§ **INSTRUCTIONS FOR THE TASK**: Images should be left out, and everything else in the listing reproduced exactly.
··· PROVIDED ENTRIES
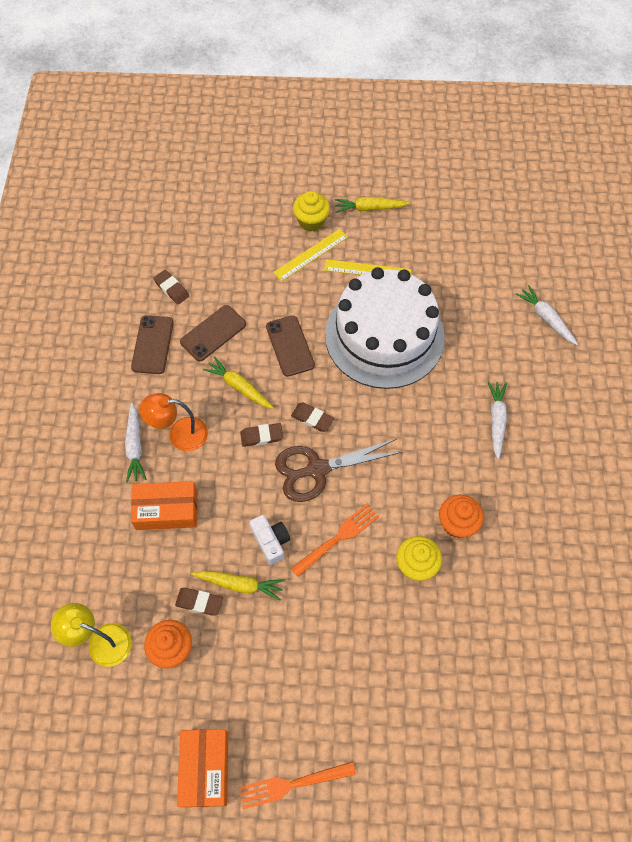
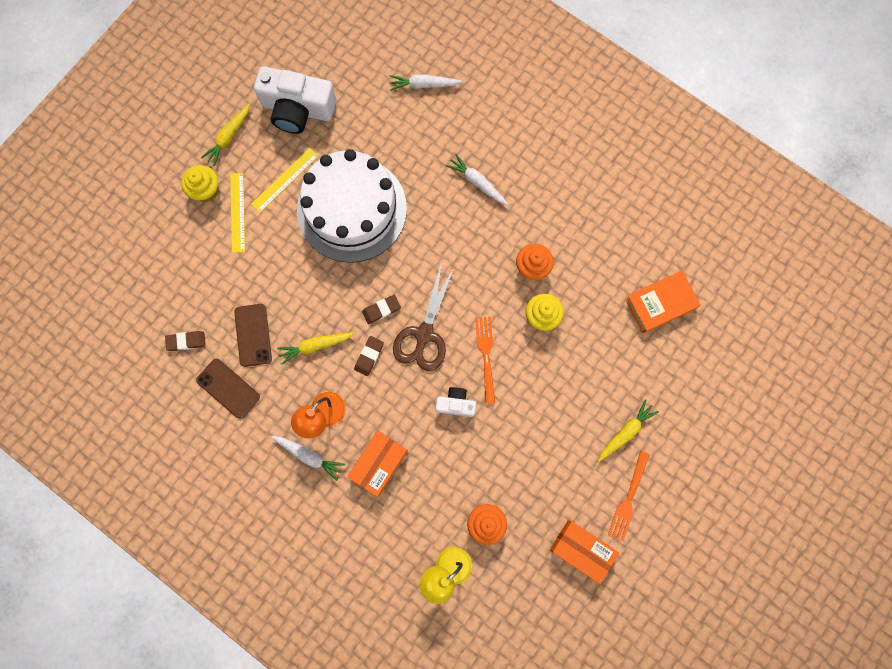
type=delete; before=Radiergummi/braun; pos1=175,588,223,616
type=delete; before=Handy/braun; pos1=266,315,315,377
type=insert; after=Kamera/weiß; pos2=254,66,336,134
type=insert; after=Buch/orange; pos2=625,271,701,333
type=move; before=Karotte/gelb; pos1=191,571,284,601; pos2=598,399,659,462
······
§ **ANSWER TO THE PROBLEM**:
type=delete; before=Radiergummi/braun; pos1=175,588,223,616
type=delete; before=Handy/braun; pos1=266,315,315,377
type=insert; after=Kamera/weiß; pos2=254,66,336,134
type=insert; after=Buch/orange; pos2=625,271,701,333
type=move; before=Karotte/gelb; pos1=191,571,284,601; pos2=598,399,659,462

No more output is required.